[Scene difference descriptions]
◆ ◆ ◆ ◆

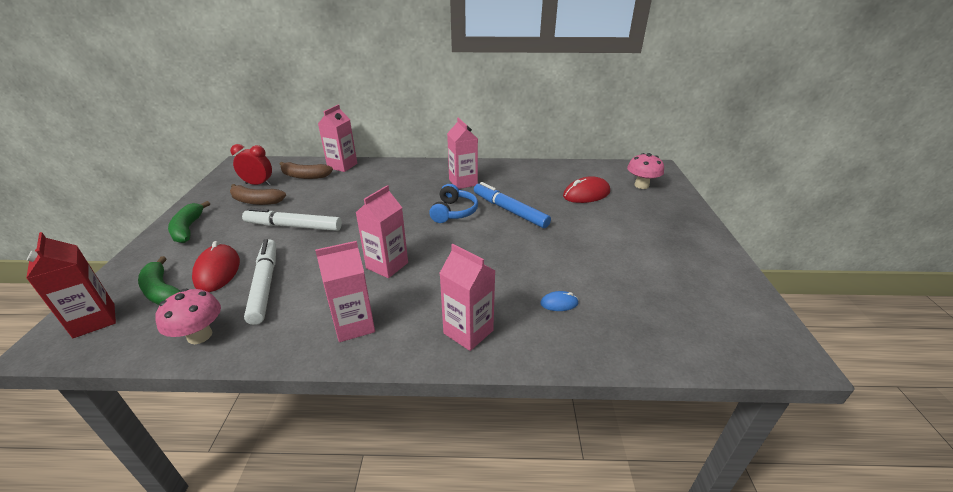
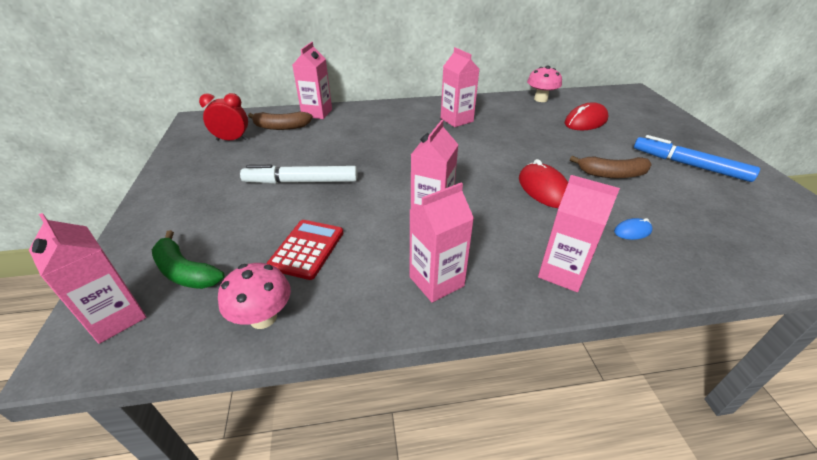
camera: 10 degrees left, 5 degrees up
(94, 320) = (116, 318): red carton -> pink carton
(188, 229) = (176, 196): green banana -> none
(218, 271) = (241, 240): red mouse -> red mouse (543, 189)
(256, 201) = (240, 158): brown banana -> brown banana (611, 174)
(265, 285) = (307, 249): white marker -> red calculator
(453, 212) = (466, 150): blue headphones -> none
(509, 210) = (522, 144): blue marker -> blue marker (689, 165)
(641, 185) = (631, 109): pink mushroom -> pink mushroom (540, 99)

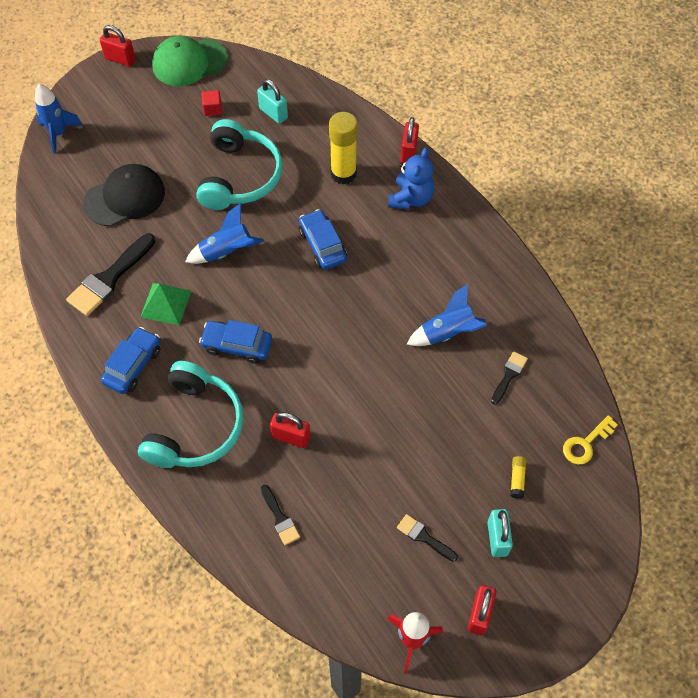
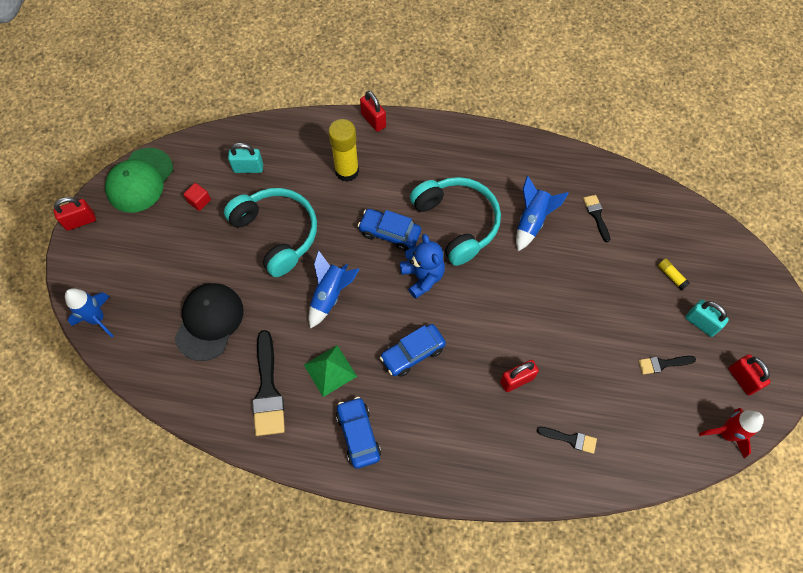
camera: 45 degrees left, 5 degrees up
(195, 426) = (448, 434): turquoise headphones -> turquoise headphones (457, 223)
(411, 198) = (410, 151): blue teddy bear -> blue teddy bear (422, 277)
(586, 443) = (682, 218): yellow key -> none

◆ ◆ ◆ ◆

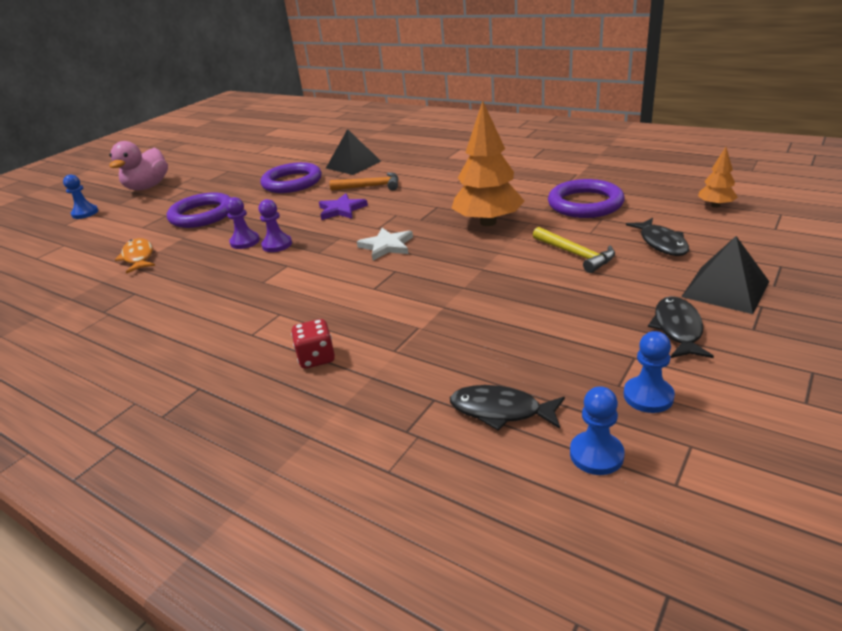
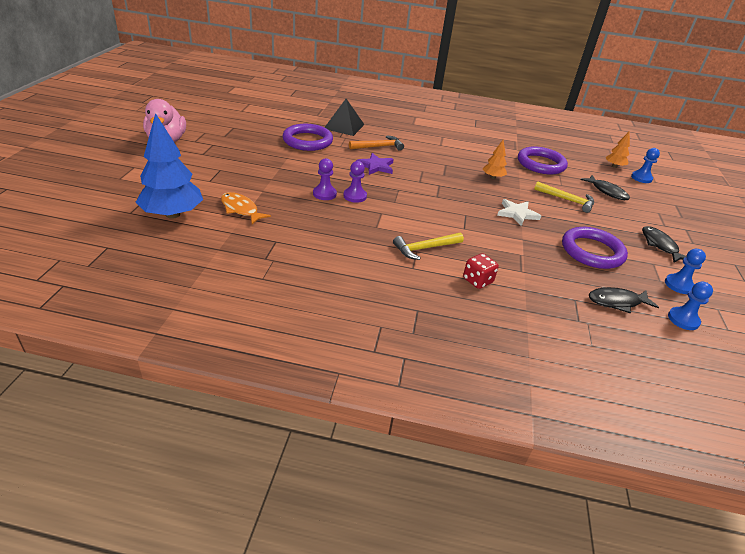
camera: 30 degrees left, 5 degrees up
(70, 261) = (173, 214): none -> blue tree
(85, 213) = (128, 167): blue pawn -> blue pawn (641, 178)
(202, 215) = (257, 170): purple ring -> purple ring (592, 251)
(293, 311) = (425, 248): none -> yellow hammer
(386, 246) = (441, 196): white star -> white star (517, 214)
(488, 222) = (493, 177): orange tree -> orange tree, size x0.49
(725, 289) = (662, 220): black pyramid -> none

◆ ◆ ◆ ◆

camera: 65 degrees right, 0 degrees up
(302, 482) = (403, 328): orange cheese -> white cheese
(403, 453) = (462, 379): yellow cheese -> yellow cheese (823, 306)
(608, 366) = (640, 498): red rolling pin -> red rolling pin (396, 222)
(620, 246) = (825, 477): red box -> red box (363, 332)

◆ ◆ ◆ ◆

◆ What to do
Could you retype exactly the lines above, starting at the line that contains "(608, 366) = (640, 498): red" and ending at the line that contains "(620, 246) = (825, 477): red", and nothing more?

◆ Answer
(608, 366) = (640, 498): red rolling pin -> red rolling pin (396, 222)
(620, 246) = (825, 477): red box -> red box (363, 332)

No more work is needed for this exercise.